# [Requirement]
Would you print all of the entries exactly, please, but without their pictures?

*** Begin section ***

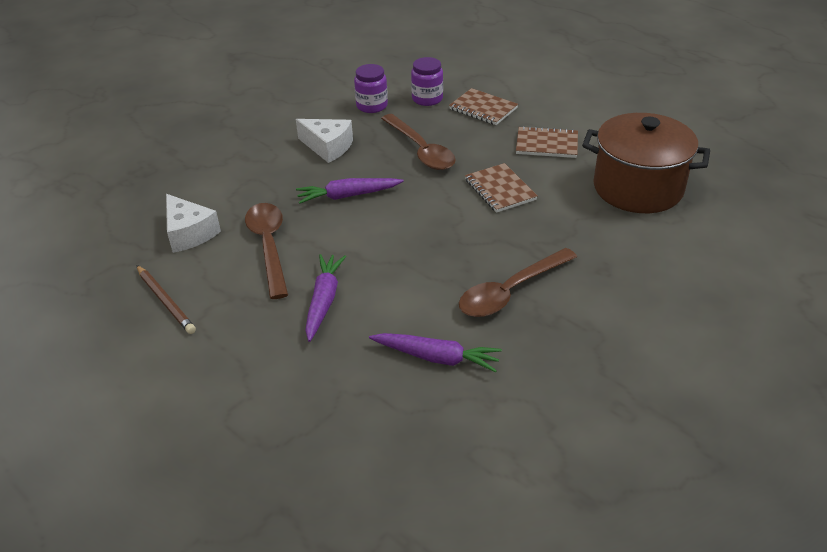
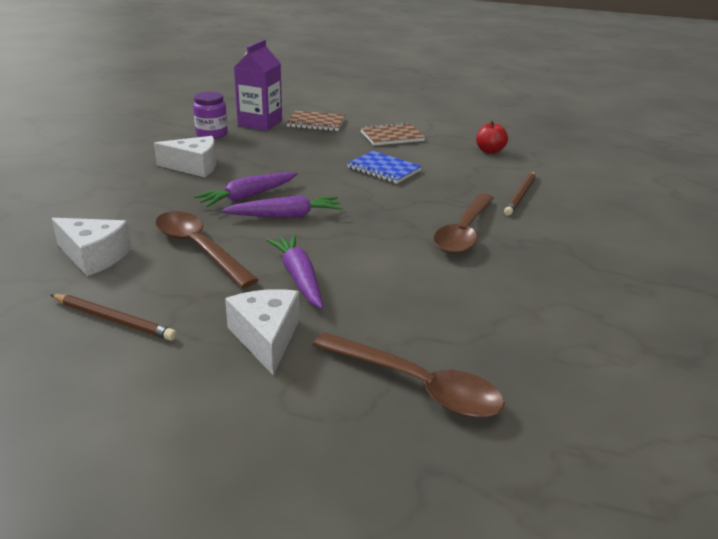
camera: 30 degrees left, 10 degrees down
purple carrot [369,333,502,372] -> purple carrot moved to [222,195,343,218]
brown spoon [381,114,455,170] -> brown spoon moved to [313,332,505,418]
purple jar [411,57,443,106] -> purple carton [234,40,282,131]
brown notebook [465,163,537,213] -> blue notebook [347,151,422,184]
brown pot [582,113,710,213] -> red apple [476,121,508,154]
none -> white cheese [225,289,300,375]
none -> brown pencil [504,172,536,216]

*** End section ***

# [Exercise output]
camera: 30 degrees left, 10 degrees down
purple carrot [369,333,502,372] -> purple carrot moved to [222,195,343,218]
brown spoon [381,114,455,170] -> brown spoon moved to [313,332,505,418]
purple jar [411,57,443,106] -> purple carton [234,40,282,131]
brown notebook [465,163,537,213] -> blue notebook [347,151,422,184]
brown pot [582,113,710,213] -> red apple [476,121,508,154]
none -> white cheese [225,289,300,375]
none -> brown pencil [504,172,536,216]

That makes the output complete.